* **TASK PROMPT**
After locating the line that contains "red brick B8" in the records below, write out exactly that line and each line after it through the one that contains "red brick C7:D7", and nothing else.

* **RECORD SET**
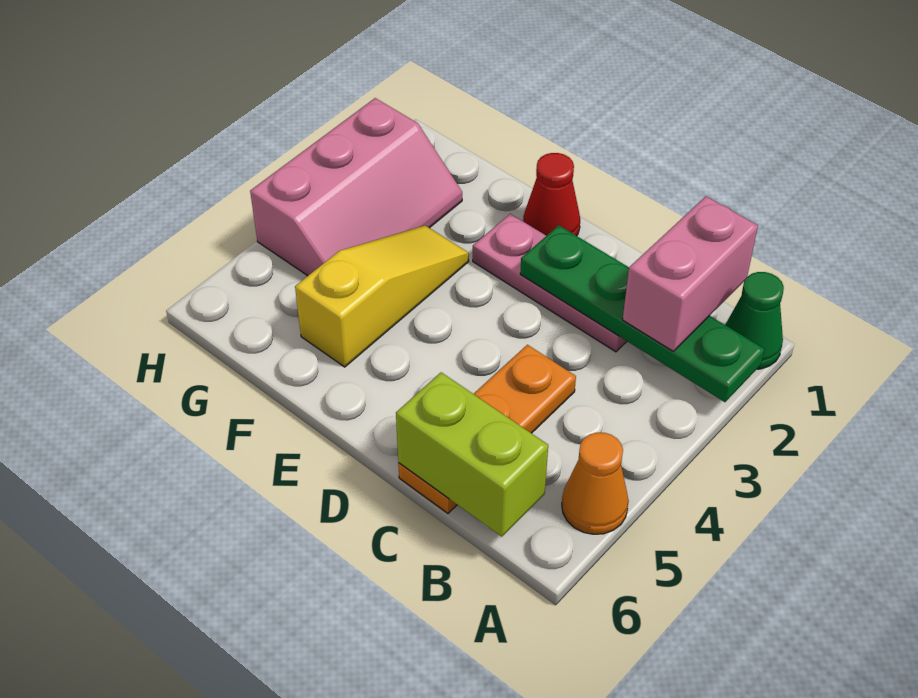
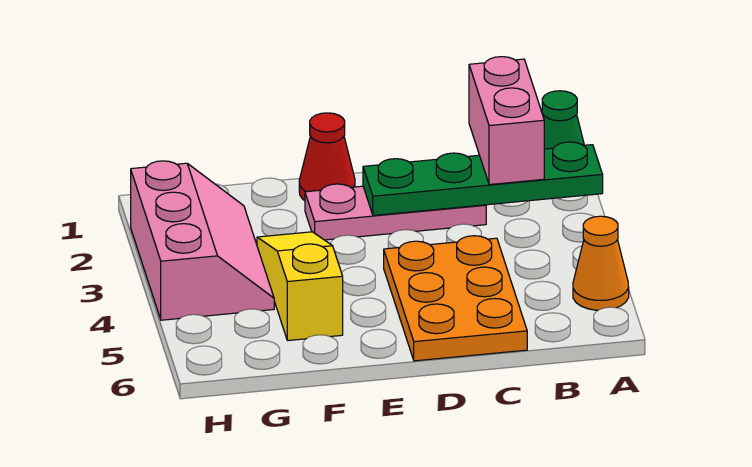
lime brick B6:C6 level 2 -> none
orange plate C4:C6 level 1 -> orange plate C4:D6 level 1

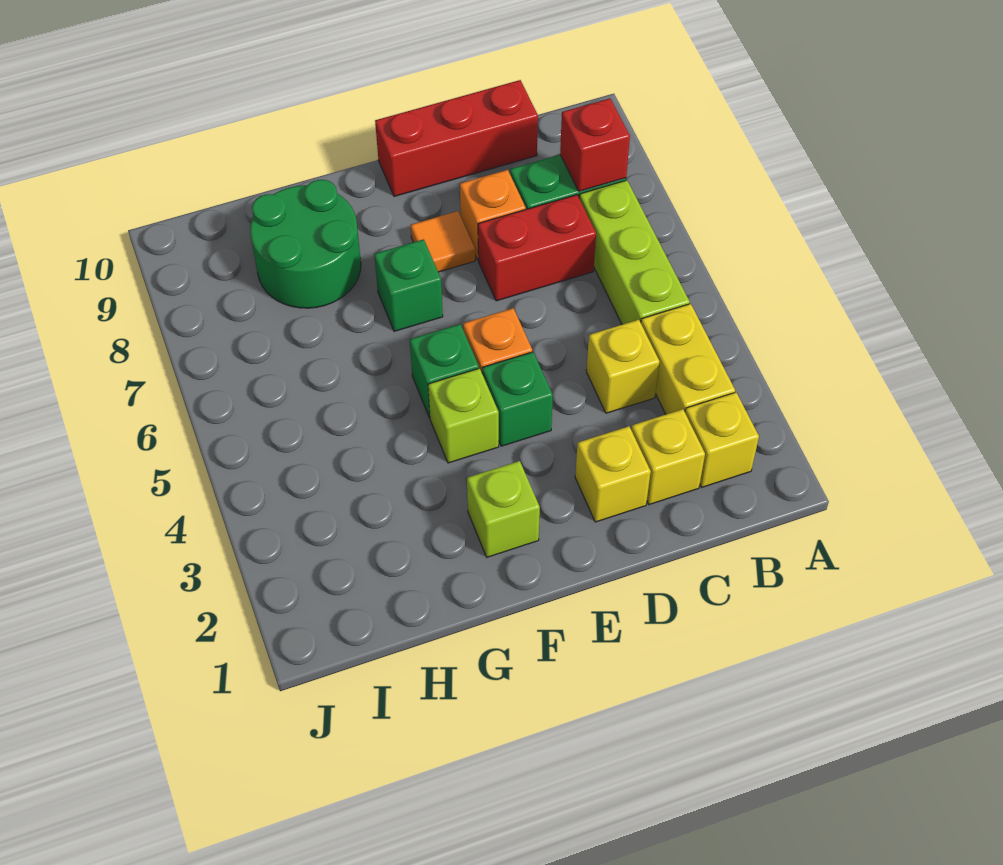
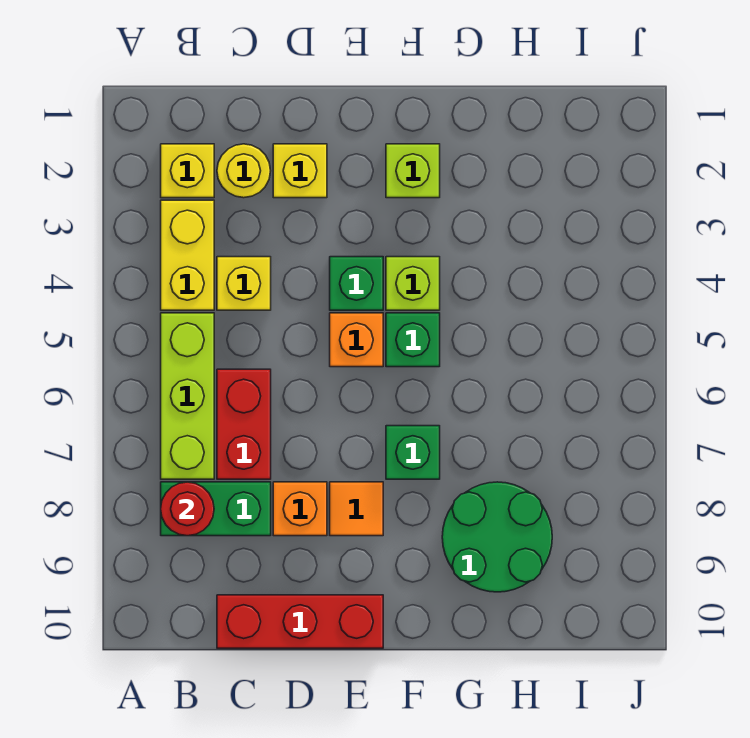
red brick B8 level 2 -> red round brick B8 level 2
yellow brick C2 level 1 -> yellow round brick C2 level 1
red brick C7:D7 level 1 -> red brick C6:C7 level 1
---
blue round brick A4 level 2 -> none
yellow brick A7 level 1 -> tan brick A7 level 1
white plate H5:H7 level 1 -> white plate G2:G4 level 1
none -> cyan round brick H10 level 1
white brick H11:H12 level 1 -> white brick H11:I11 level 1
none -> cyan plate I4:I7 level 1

* **WRITTEN REPLY**
red brick B8 level 2 -> red round brick B8 level 2
yellow brick C2 level 1 -> yellow round brick C2 level 1
red brick C7:D7 level 1 -> red brick C6:C7 level 1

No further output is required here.